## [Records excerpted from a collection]
- - - - -

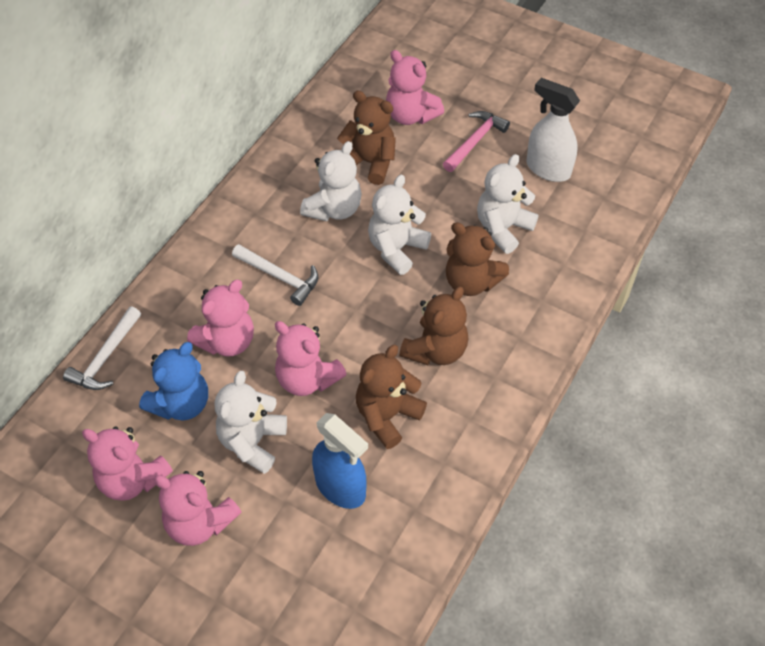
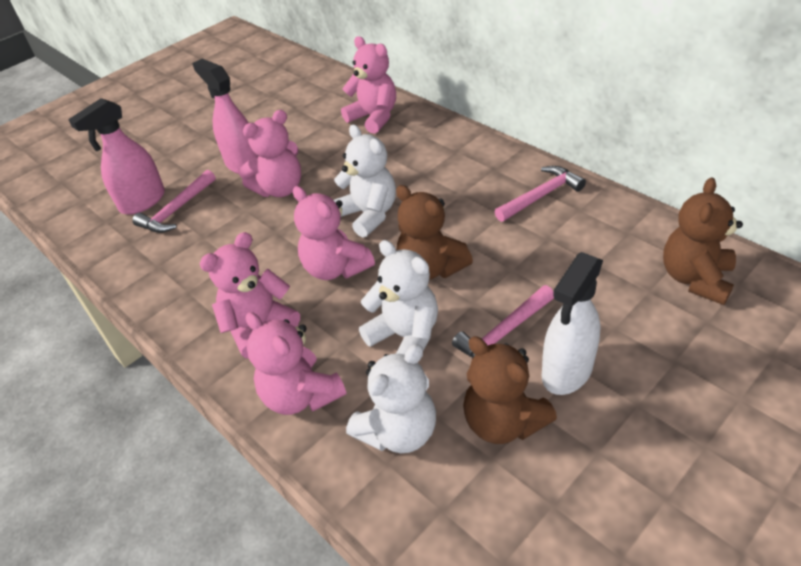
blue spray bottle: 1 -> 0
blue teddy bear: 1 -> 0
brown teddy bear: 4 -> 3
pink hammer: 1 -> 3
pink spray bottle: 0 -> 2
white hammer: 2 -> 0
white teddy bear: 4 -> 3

- - - - -

## [ASSIGNMENT]
Your task is to repeat the data above exactly while excluding the pictures.

## [RESPONSE]
blue spray bottle: 1 -> 0
blue teddy bear: 1 -> 0
brown teddy bear: 4 -> 3
pink hammer: 1 -> 3
pink spray bottle: 0 -> 2
white hammer: 2 -> 0
white teddy bear: 4 -> 3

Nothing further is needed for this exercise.